Directions — Every record below needs to be printed again exactly.
——
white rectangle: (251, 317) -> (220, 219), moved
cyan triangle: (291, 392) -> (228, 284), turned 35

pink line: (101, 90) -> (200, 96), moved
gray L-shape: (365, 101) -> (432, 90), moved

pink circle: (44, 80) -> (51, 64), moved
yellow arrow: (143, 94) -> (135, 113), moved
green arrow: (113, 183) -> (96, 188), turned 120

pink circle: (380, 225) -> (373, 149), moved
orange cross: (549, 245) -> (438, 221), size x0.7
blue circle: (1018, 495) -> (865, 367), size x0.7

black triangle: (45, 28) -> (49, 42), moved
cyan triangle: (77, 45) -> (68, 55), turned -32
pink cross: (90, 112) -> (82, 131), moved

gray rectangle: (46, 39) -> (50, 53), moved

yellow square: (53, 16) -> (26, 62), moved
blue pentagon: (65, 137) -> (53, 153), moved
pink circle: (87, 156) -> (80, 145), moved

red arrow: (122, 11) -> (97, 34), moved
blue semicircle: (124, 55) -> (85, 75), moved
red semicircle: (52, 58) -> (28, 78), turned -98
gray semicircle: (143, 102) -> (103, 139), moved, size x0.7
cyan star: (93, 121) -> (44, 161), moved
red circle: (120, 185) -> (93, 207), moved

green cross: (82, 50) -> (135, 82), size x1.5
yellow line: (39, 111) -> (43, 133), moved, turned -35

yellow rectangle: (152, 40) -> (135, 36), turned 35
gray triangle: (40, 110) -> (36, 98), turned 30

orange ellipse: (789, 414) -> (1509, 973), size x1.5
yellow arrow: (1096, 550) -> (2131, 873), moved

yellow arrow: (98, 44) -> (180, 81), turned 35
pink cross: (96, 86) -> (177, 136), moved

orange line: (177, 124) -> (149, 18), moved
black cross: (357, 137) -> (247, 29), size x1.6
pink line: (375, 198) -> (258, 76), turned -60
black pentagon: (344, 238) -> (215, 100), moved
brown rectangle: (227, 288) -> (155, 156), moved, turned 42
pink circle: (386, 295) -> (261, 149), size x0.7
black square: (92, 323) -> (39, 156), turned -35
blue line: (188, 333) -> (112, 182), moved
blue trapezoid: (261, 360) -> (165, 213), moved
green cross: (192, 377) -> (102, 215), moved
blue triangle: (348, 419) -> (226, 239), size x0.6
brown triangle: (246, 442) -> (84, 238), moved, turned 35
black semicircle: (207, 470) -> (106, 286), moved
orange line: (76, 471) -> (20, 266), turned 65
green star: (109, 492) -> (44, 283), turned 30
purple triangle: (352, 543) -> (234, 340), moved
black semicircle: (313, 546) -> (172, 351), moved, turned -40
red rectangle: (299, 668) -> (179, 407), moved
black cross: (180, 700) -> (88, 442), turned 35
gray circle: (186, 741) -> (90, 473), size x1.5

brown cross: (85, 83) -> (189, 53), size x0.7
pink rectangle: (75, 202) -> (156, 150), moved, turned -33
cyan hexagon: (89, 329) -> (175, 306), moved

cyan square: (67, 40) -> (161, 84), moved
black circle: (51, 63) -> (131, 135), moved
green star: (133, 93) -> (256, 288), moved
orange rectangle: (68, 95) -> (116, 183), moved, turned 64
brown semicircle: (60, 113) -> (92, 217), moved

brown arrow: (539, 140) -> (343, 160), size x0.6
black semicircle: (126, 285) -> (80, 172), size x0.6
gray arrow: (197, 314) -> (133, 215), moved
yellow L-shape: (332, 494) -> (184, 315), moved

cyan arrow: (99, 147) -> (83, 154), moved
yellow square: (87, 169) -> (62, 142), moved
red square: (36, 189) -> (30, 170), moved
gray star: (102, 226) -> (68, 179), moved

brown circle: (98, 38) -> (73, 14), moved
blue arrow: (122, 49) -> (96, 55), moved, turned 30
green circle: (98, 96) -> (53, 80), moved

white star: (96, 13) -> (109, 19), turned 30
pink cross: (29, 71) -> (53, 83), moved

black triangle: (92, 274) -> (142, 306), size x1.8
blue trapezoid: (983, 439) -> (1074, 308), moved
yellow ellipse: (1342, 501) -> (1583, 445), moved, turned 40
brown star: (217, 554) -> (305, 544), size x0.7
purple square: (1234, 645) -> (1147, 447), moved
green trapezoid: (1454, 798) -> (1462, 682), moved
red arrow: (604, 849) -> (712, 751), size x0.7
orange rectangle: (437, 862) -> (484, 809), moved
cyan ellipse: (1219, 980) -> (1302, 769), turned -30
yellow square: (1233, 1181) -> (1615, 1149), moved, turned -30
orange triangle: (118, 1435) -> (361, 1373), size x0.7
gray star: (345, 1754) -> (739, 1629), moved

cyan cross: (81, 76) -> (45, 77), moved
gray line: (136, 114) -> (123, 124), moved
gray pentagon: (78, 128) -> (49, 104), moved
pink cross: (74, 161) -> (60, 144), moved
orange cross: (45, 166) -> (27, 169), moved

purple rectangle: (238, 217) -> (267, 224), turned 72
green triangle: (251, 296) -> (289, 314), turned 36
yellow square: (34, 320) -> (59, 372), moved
——
Exercise output —
white rectangle: (251, 317) -> (220, 219), moved
cyan triangle: (291, 392) -> (228, 284), turned 35

pink line: (101, 90) -> (200, 96), moved
gray L-shape: (365, 101) -> (432, 90), moved

pink circle: (44, 80) -> (51, 64), moved
yellow arrow: (143, 94) -> (135, 113), moved
green arrow: (113, 183) -> (96, 188), turned 120

pink circle: (380, 225) -> (373, 149), moved
orange cross: (549, 245) -> (438, 221), size x0.7
blue circle: (1018, 495) -> (865, 367), size x0.7

black triangle: (45, 28) -> (49, 42), moved
cyan triangle: (77, 45) -> (68, 55), turned -32
pink cross: (90, 112) -> (82, 131), moved

gray rectangle: (46, 39) -> (50, 53), moved

yellow square: (53, 16) -> (26, 62), moved
blue pentagon: (65, 137) -> (53, 153), moved
pink circle: (87, 156) -> (80, 145), moved

red arrow: (122, 11) -> (97, 34), moved
blue semicircle: (124, 55) -> (85, 75), moved
red semicircle: (52, 58) -> (28, 78), turned -98
gray semicircle: (143, 102) -> (103, 139), moved, size x0.7
cyan star: (93, 121) -> (44, 161), moved
red circle: (120, 185) -> (93, 207), moved

green cross: (82, 50) -> (135, 82), size x1.5
yellow line: (39, 111) -> (43, 133), moved, turned -35

yellow rectangle: (152, 40) -> (135, 36), turned 35
gray triangle: (40, 110) -> (36, 98), turned 30

orange ellipse: (789, 414) -> (1509, 973), size x1.5
yellow arrow: (1096, 550) -> (2131, 873), moved

yellow arrow: (98, 44) -> (180, 81), turned 35
pink cross: (96, 86) -> (177, 136), moved

orange line: (177, 124) -> (149, 18), moved
black cross: (357, 137) -> (247, 29), size x1.6
pink line: (375, 198) -> (258, 76), turned -60
black pentagon: (344, 238) -> (215, 100), moved
brown rectangle: (227, 288) -> (155, 156), moved, turned 42
pink circle: (386, 295) -> (261, 149), size x0.7
black square: (92, 323) -> (39, 156), turned -35
blue line: (188, 333) -> (112, 182), moved
blue trapezoid: (261, 360) -> (165, 213), moved
green cross: (192, 377) -> (102, 215), moved
blue triangle: (348, 419) -> (226, 239), size x0.6
brown triangle: (246, 442) -> (84, 238), moved, turned 35
black semicircle: (207, 470) -> (106, 286), moved
orange line: (76, 471) -> (20, 266), turned 65
green star: (109, 492) -> (44, 283), turned 30
purple triangle: (352, 543) -> (234, 340), moved
black semicircle: (313, 546) -> (172, 351), moved, turned -40
red rectangle: (299, 668) -> (179, 407), moved
black cross: (180, 700) -> (88, 442), turned 35
gray circle: (186, 741) -> (90, 473), size x1.5

brown cross: (85, 83) -> (189, 53), size x0.7
pink rectangle: (75, 202) -> (156, 150), moved, turned -33
cyan hexagon: (89, 329) -> (175, 306), moved

cyan square: (67, 40) -> (161, 84), moved
black circle: (51, 63) -> (131, 135), moved
green star: (133, 93) -> (256, 288), moved
orange rectangle: (68, 95) -> (116, 183), moved, turned 64
brown semicircle: (60, 113) -> (92, 217), moved

brown arrow: (539, 140) -> (343, 160), size x0.6
black semicircle: (126, 285) -> (80, 172), size x0.6
gray arrow: (197, 314) -> (133, 215), moved
yellow L-shape: (332, 494) -> (184, 315), moved

cyan arrow: (99, 147) -> (83, 154), moved
yellow square: (87, 169) -> (62, 142), moved
red square: (36, 189) -> (30, 170), moved
gray star: (102, 226) -> (68, 179), moved

brown circle: (98, 38) -> (73, 14), moved
blue arrow: (122, 49) -> (96, 55), moved, turned 30
green circle: (98, 96) -> (53, 80), moved

white star: (96, 13) -> (109, 19), turned 30
pink cross: (29, 71) -> (53, 83), moved

black triangle: (92, 274) -> (142, 306), size x1.8
blue trapezoid: (983, 439) -> (1074, 308), moved
yellow ellipse: (1342, 501) -> (1583, 445), moved, turned 40
brown star: (217, 554) -> (305, 544), size x0.7
purple square: (1234, 645) -> (1147, 447), moved
green trapezoid: (1454, 798) -> (1462, 682), moved
red arrow: (604, 849) -> (712, 751), size x0.7
orange rectangle: (437, 862) -> (484, 809), moved
cyan ellipse: (1219, 980) -> (1302, 769), turned -30
yellow square: (1233, 1181) -> (1615, 1149), moved, turned -30
orange triangle: (118, 1435) -> (361, 1373), size x0.7
gray star: (345, 1754) -> (739, 1629), moved

cyan cross: (81, 76) -> (45, 77), moved
gray line: (136, 114) -> (123, 124), moved
gray pentagon: (78, 128) -> (49, 104), moved
pink cross: (74, 161) -> (60, 144), moved
orange cross: (45, 166) -> (27, 169), moved

purple rectangle: (238, 217) -> (267, 224), turned 72
green triangle: (251, 296) -> (289, 314), turned 36
yellow square: (34, 320) -> (59, 372), moved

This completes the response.